**REQUIRED WORK:** Below are records to be repeated exactly. Leave their pictures behind.
ENTRIES PROVIDED below:
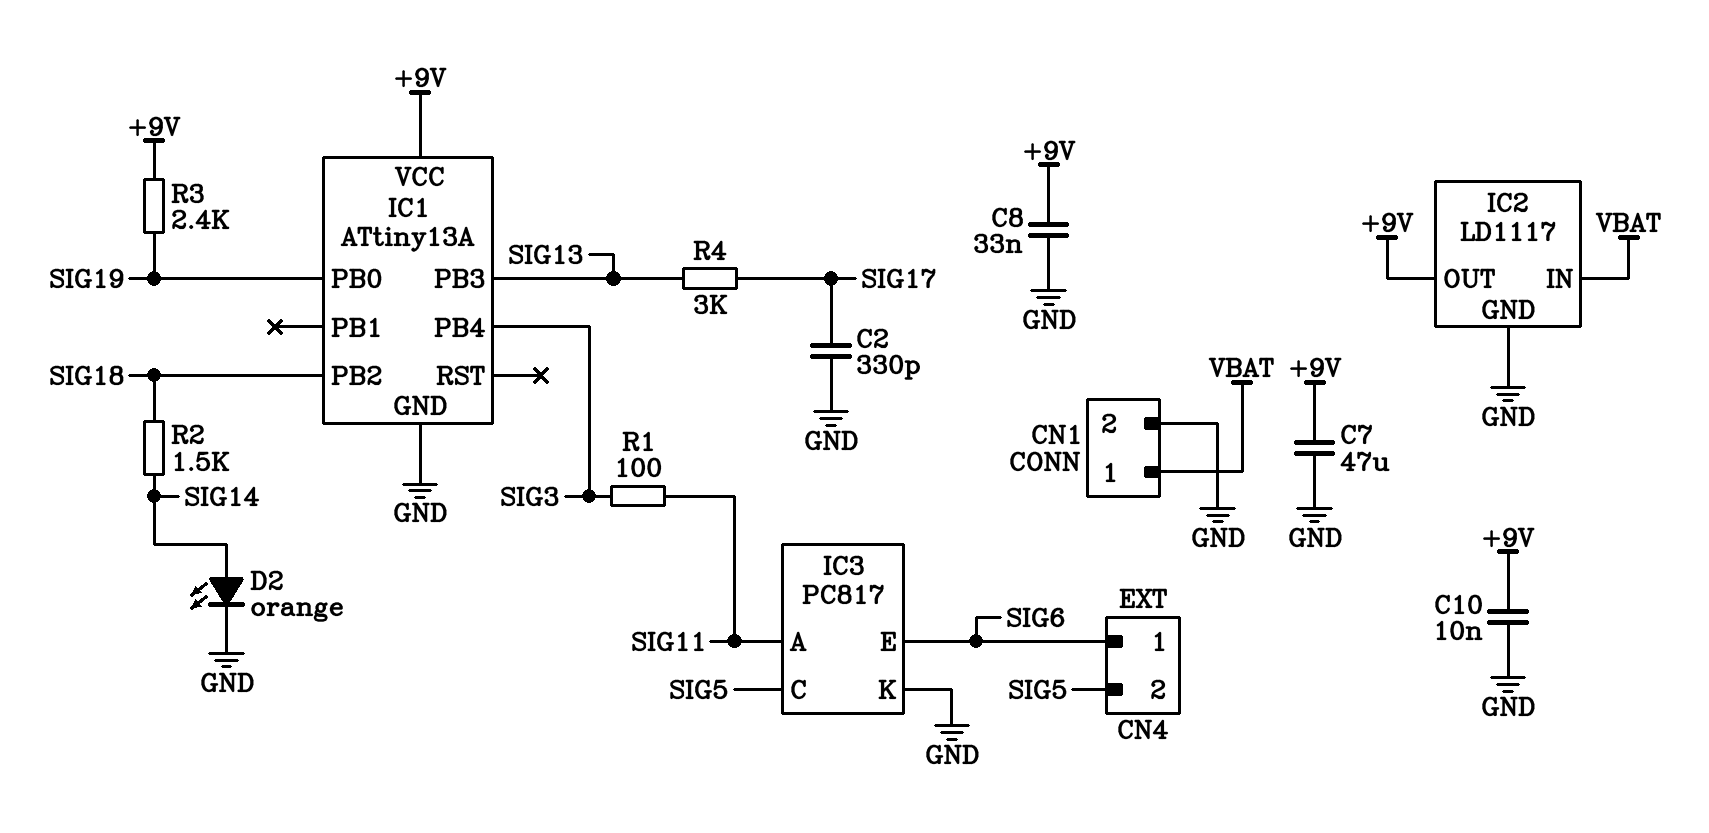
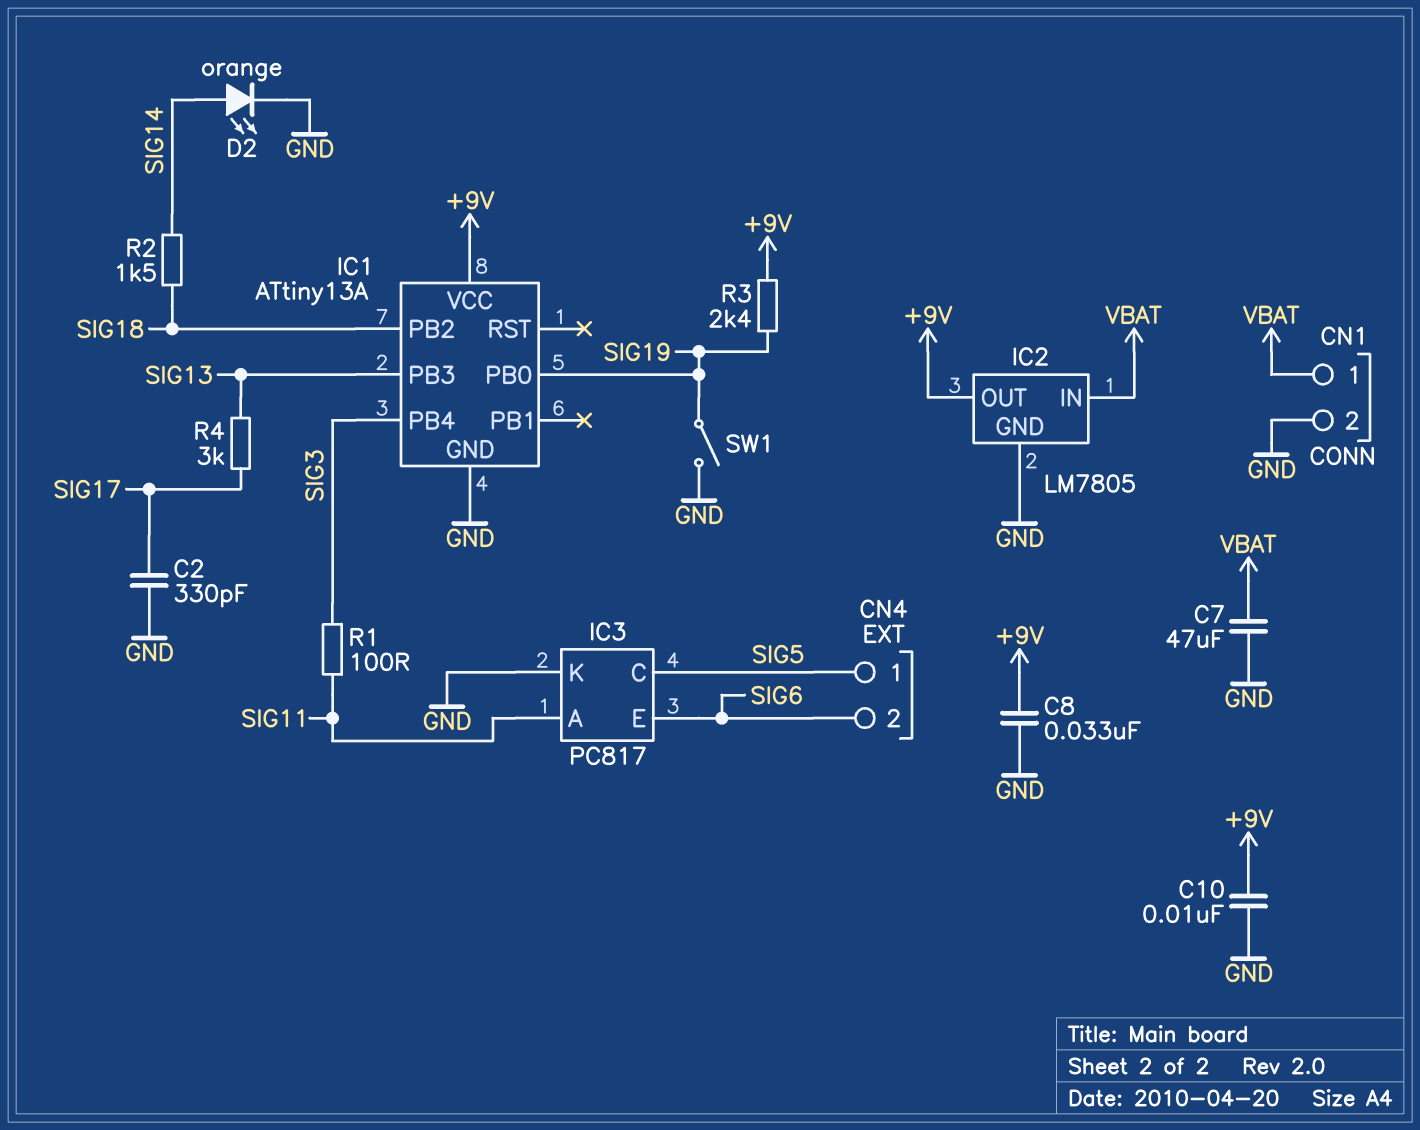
C7: 47uF (+9V, GND) -> 47uF (GND, VBAT)
CN4 pin 1: SIG6 -> SIG5
CN4 pin 2: SIG5 -> SIG6
IC2: LD1117 -> LM7805
SW1: none -> switch (GND, SIG19)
End of ENTRIES PROVIDED.
**TASK ANSWER:**
C7: 47uF (+9V, GND) -> 47uF (GND, VBAT)
CN4 pin 1: SIG6 -> SIG5
CN4 pin 2: SIG5 -> SIG6
IC2: LD1117 -> LM7805
SW1: none -> switch (GND, SIG19)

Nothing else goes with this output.